→ **SUPPLIED INFORMATION**:
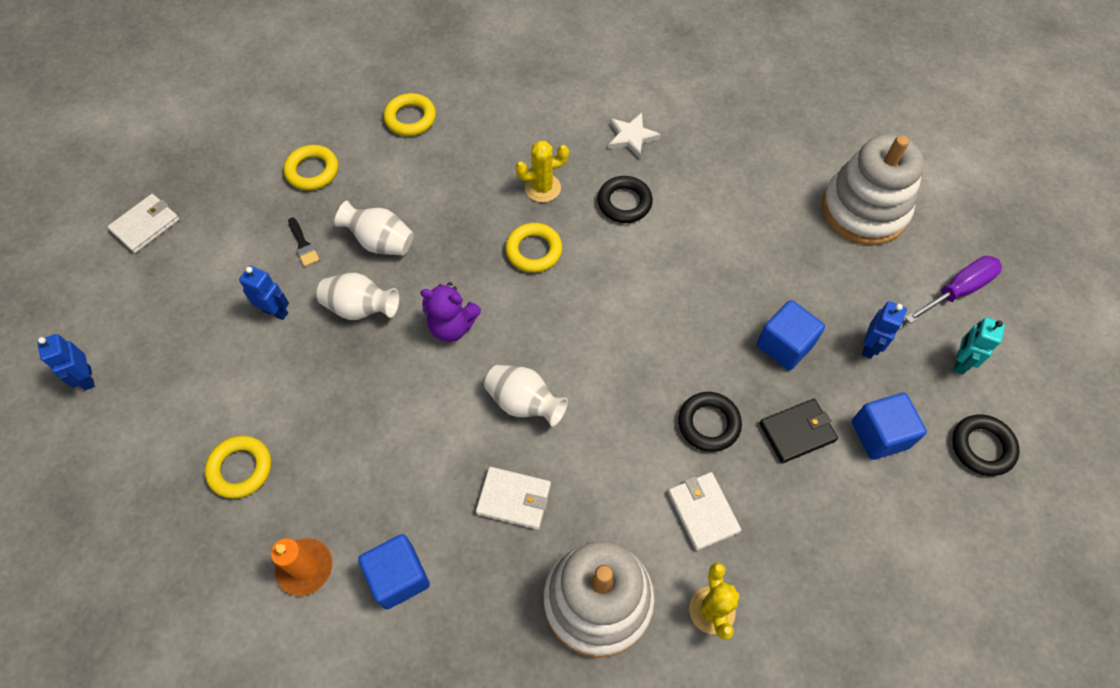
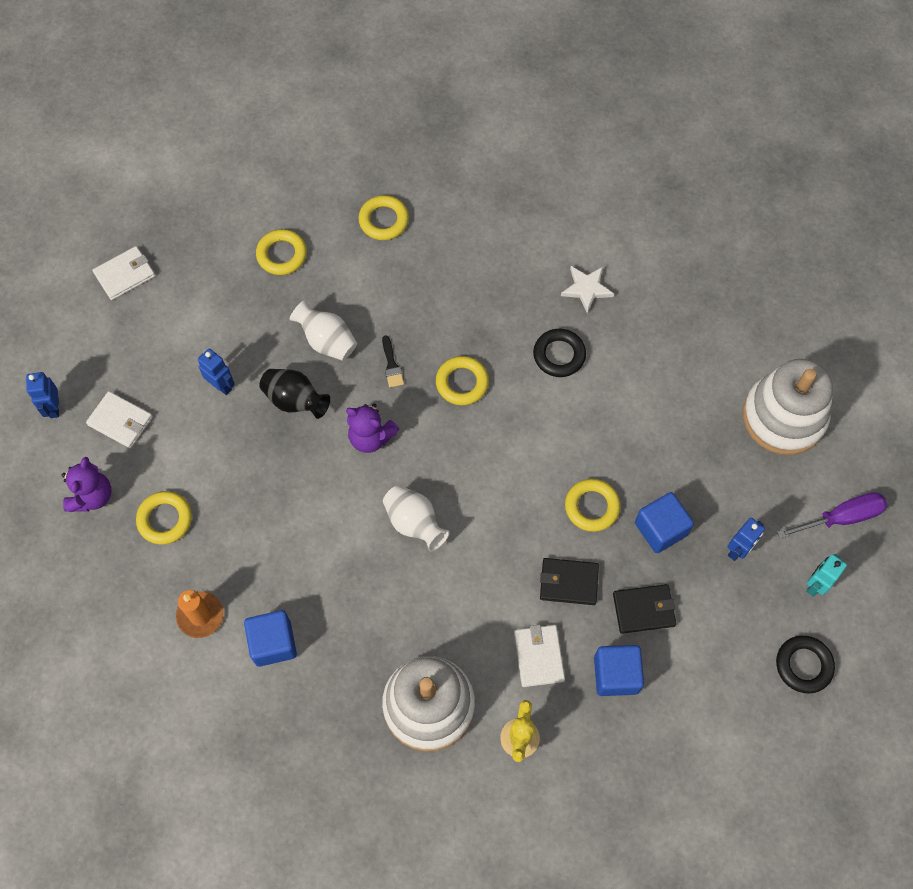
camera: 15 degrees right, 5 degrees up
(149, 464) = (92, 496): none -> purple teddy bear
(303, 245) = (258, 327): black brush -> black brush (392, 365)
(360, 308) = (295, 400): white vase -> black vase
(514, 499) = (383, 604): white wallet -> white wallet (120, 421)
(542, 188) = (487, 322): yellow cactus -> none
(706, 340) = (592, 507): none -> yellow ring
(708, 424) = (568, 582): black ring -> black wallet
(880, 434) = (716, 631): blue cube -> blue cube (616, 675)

---

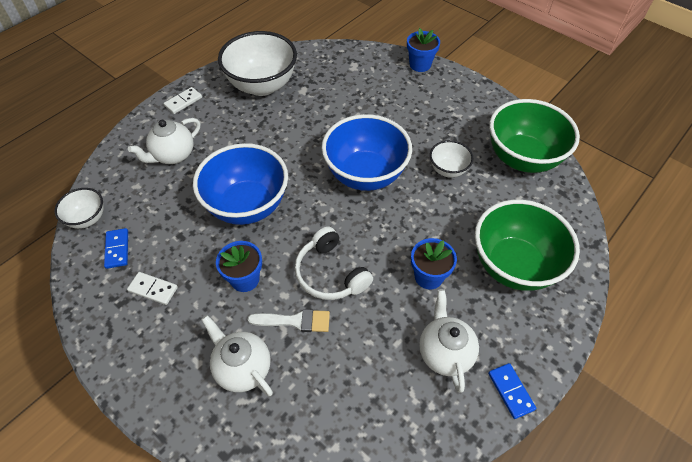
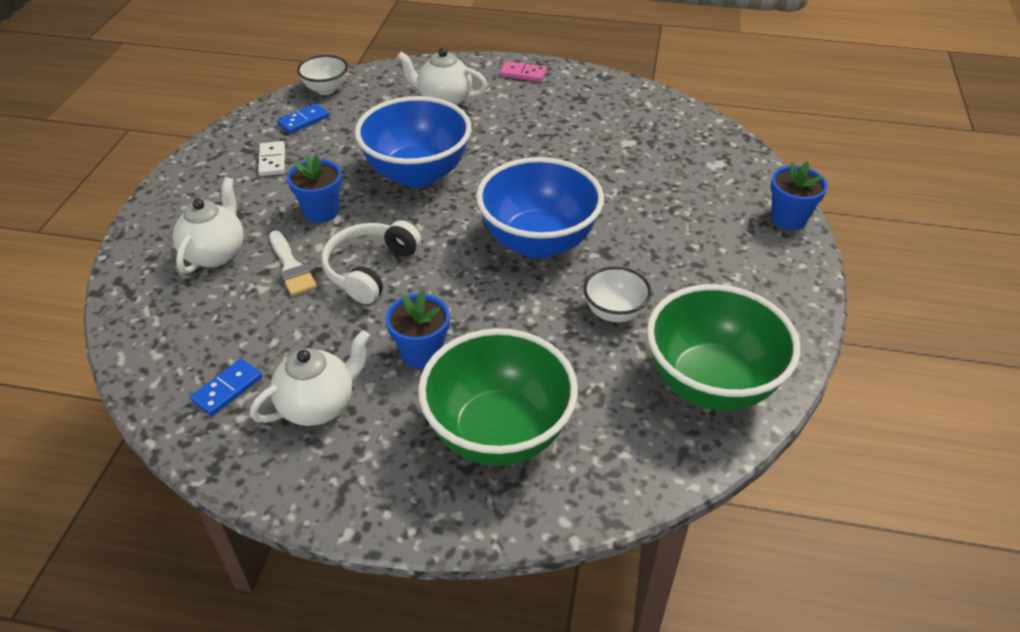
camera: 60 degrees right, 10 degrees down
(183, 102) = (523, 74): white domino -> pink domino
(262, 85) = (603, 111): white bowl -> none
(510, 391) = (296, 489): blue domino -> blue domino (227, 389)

--

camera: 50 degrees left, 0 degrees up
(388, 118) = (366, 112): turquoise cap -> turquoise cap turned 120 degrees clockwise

→ **REQUIREMENT**: Repeat, exactly as they stand above, the lines from the line with "camera: 15 degrees right, 5 degrees up" to the line with "(706, 340) = (592, 507): none -> yellow ring", both lines included.

→ **RESPONSE TO THIS EXERCISE**:
camera: 15 degrees right, 5 degrees up
(149, 464) = (92, 496): none -> purple teddy bear
(303, 245) = (258, 327): black brush -> black brush (392, 365)
(360, 308) = (295, 400): white vase -> black vase
(514, 499) = (383, 604): white wallet -> white wallet (120, 421)
(542, 188) = (487, 322): yellow cactus -> none
(706, 340) = (592, 507): none -> yellow ring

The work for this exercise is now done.